▸ **EXERCISE PROMPT**
Set down without change every line from the line that contains "R7: 4.7k (D0, VCC) -> 4.7k (D0, GND)" through the end of the listing, and only those lines. No pictures.
# # # # # # #
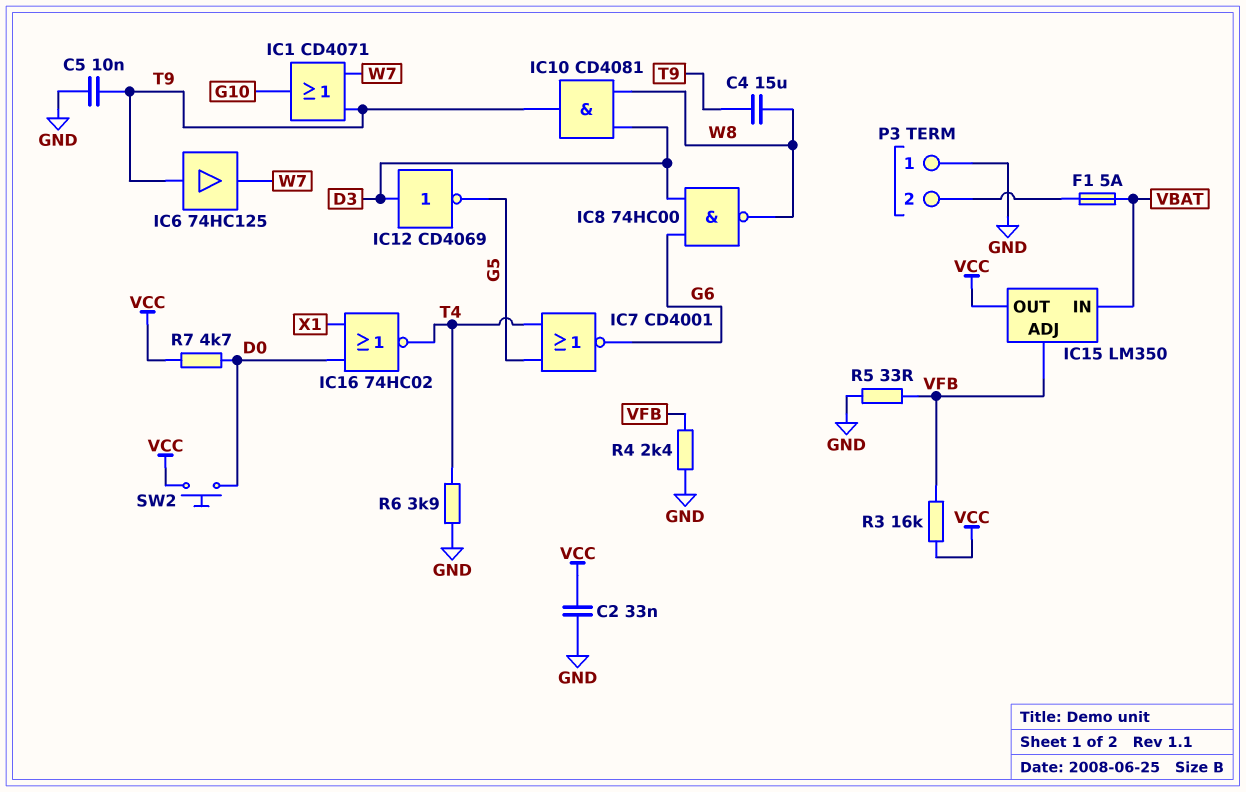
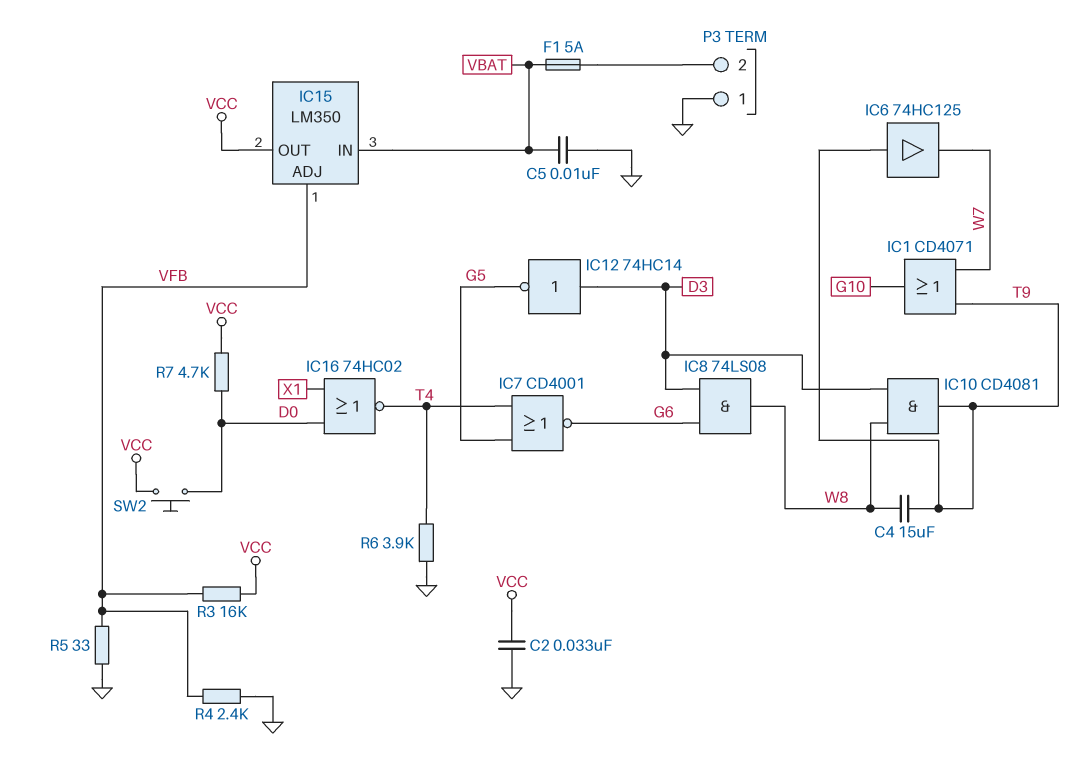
C5: 10nF (GND, T9) -> 10nF (GND, VBAT)
IC8: NAND 74HC00 (in D3, in G6, out W8) -> AND 74LS08 (in D3, in G6, out W8)
IC12: NOT CD4069 (in D3, out G5) -> NOT 74HC14 (in D3, out G5)

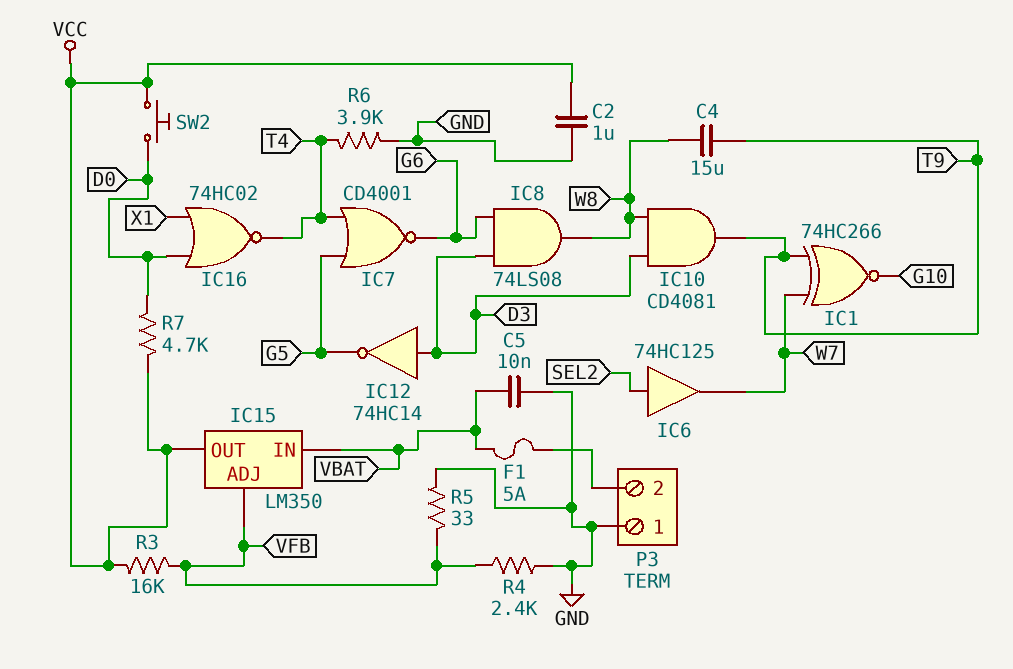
C2: 33nF (GND, VCC) -> 1uF (GND, VCC)
IC1: OR CD4071 (in T9, in W7, out G10) -> XNOR 74HC266 (in T9, in W7, out G10)
IC6: buffer 74HC125 (in T9, out W7) -> buffer 74HC125 (in SEL2, out W7)

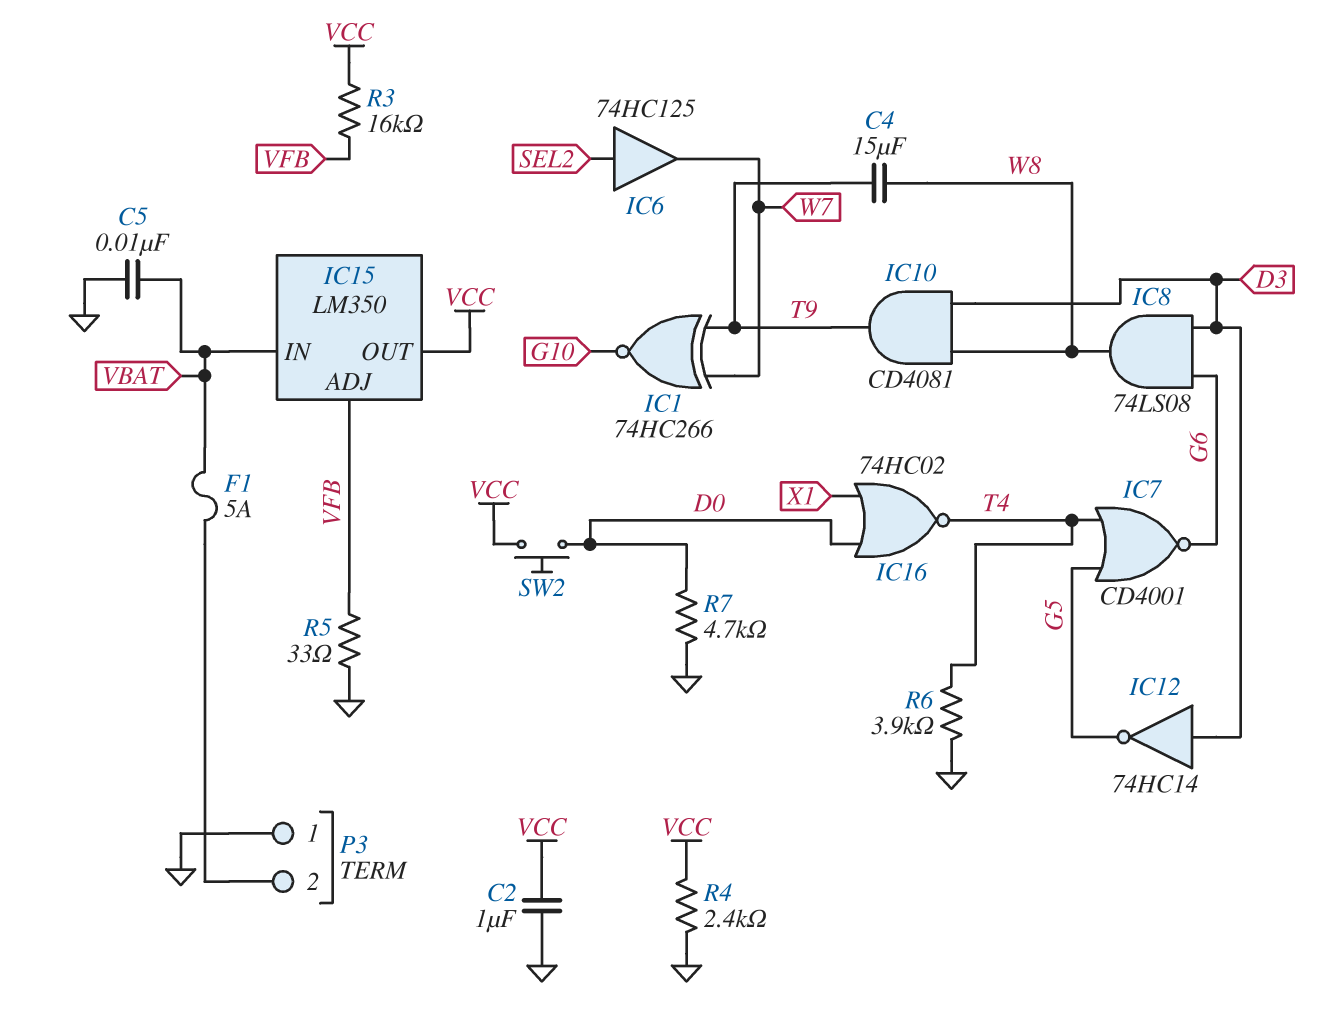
R4: 2.4k (GND, VFB) -> 2.4k (GND, VCC)
R7: 4.7k (D0, VCC) -> 4.7k (D0, GND)

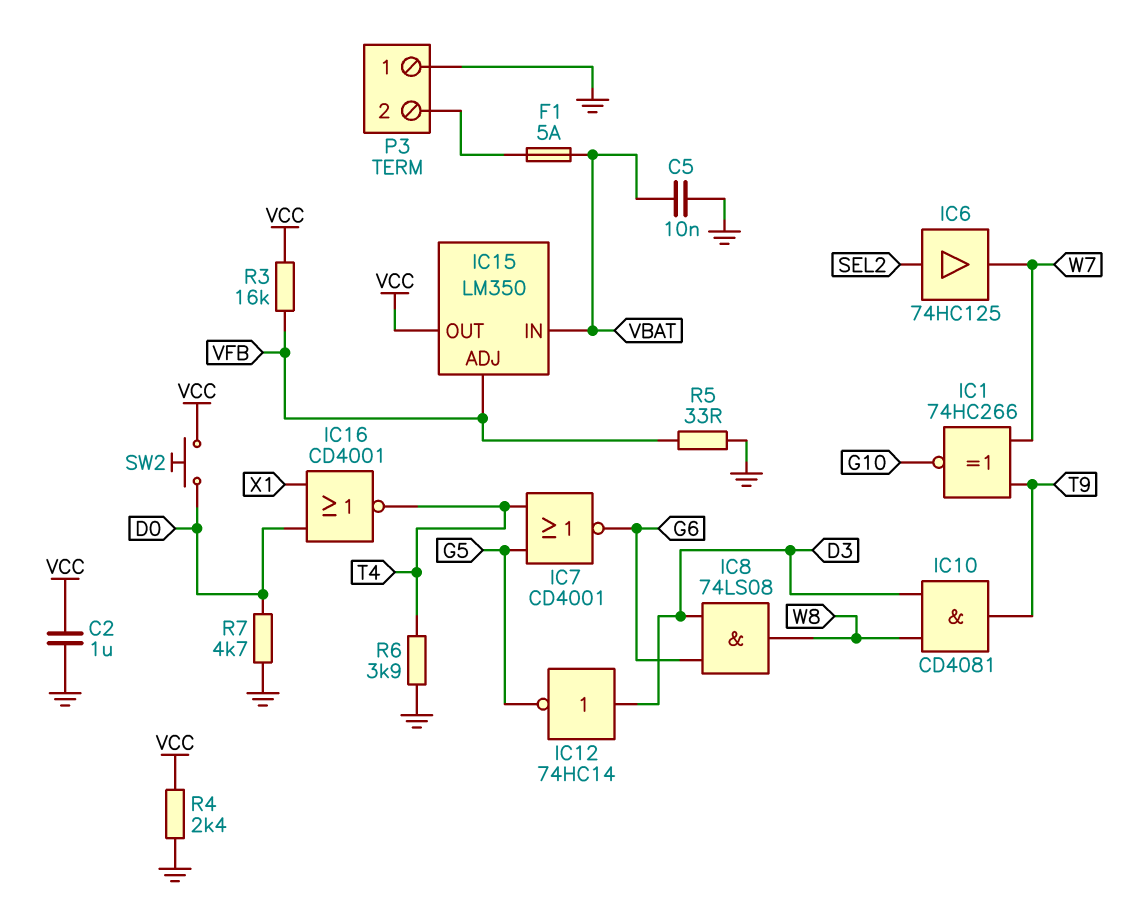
C4: 15uF (T9, W8) -> none
IC16: NOR 74HC02 (in D0, in X1, out T4) -> NOR CD4001 (in D0, in X1, out T4)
# # # # # # #
▸ **EXPECTED ANSWER**
R7: 4.7k (D0, VCC) -> 4.7k (D0, GND)

C4: 15uF (T9, W8) -> none
IC16: NOR 74HC02 (in D0, in X1, out T4) -> NOR CD4001 (in D0, in X1, out T4)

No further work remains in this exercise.